Coordinate change listings:
---
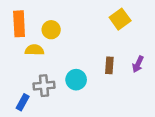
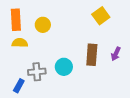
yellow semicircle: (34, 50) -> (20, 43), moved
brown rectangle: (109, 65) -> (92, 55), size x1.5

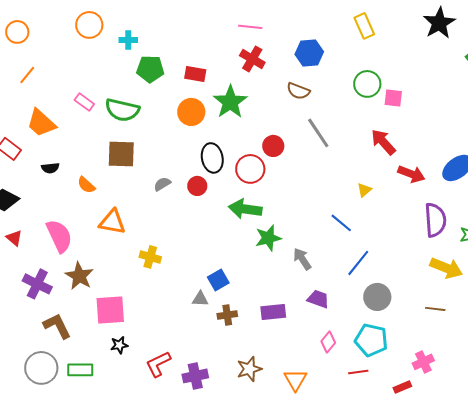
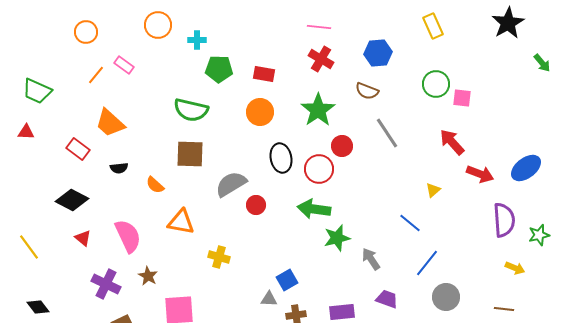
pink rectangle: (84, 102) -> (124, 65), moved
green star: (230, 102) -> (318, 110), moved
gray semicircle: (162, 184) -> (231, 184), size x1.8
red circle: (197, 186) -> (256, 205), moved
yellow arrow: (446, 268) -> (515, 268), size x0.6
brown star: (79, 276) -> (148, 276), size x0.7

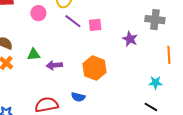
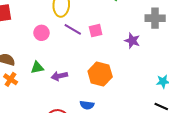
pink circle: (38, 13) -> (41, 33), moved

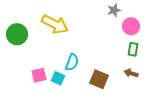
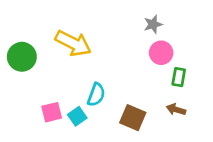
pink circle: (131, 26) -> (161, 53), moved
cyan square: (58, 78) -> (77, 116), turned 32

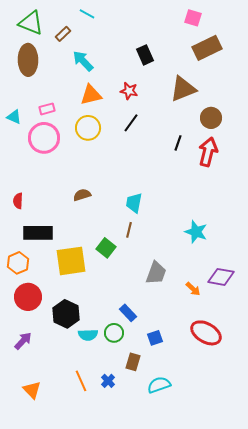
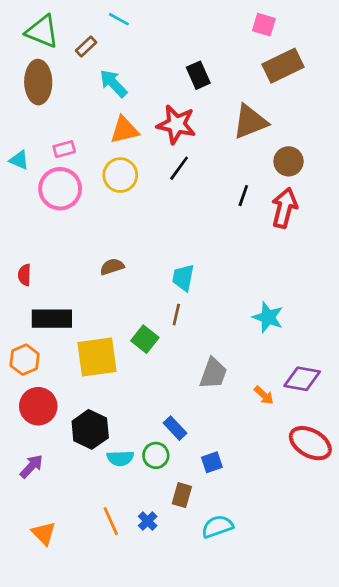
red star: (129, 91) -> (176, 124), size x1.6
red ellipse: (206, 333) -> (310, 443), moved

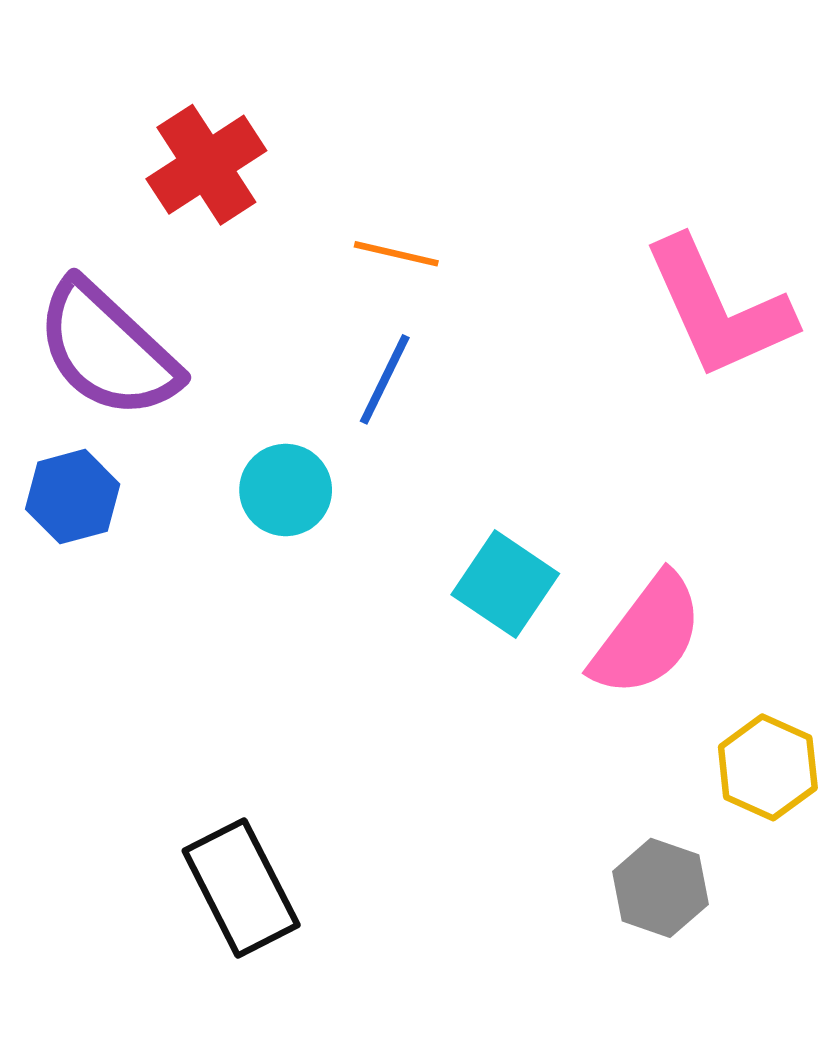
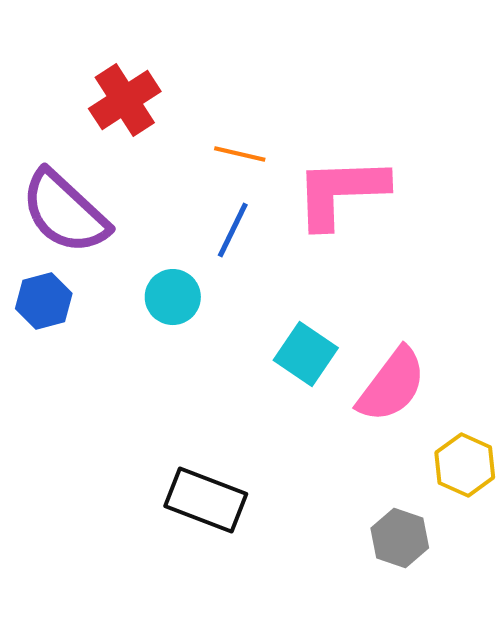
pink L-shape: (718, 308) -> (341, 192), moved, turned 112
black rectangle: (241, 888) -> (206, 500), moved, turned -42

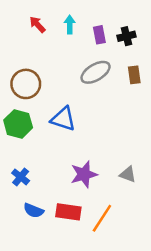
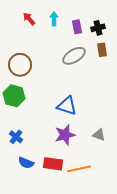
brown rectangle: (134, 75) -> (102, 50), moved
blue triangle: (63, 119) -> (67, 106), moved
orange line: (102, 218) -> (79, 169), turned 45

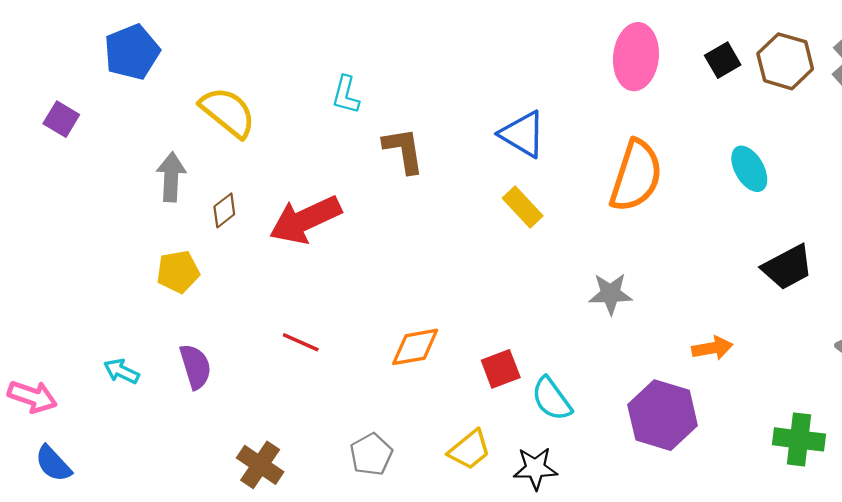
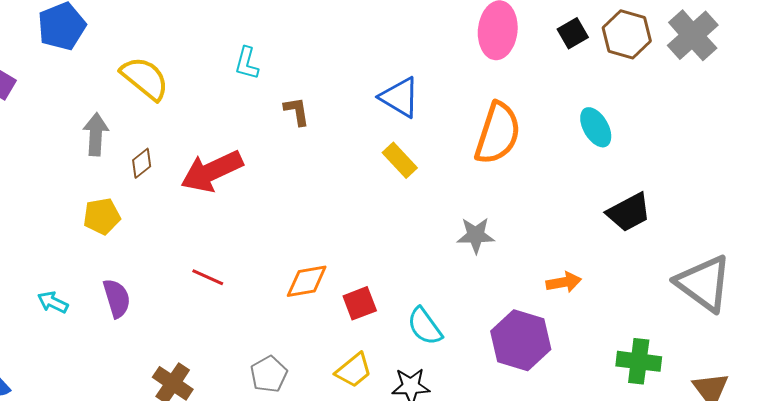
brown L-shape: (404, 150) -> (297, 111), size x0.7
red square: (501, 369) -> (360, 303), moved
---
ABOUT THIS EXERCISE
The reply should reproduce every entry above word for word and contain no pictures.

EXPECTED ANSWER
yellow semicircle: (34, 50) -> (20, 43), moved
brown rectangle: (109, 65) -> (92, 55), size x1.5

pink rectangle: (84, 102) -> (124, 65), moved
green star: (230, 102) -> (318, 110), moved
gray semicircle: (162, 184) -> (231, 184), size x1.8
red circle: (197, 186) -> (256, 205), moved
yellow arrow: (446, 268) -> (515, 268), size x0.6
brown star: (79, 276) -> (148, 276), size x0.7

pink circle: (38, 13) -> (41, 33), moved

pink circle: (131, 26) -> (161, 53), moved
cyan square: (58, 78) -> (77, 116), turned 32

red star: (129, 91) -> (176, 124), size x1.6
red ellipse: (206, 333) -> (310, 443), moved

pink L-shape: (718, 308) -> (341, 192), moved, turned 112
black rectangle: (241, 888) -> (206, 500), moved, turned -42

brown rectangle: (134, 75) -> (102, 50), moved
blue triangle: (63, 119) -> (67, 106), moved
orange line: (102, 218) -> (79, 169), turned 45

brown L-shape: (404, 150) -> (297, 111), size x0.7
red square: (501, 369) -> (360, 303), moved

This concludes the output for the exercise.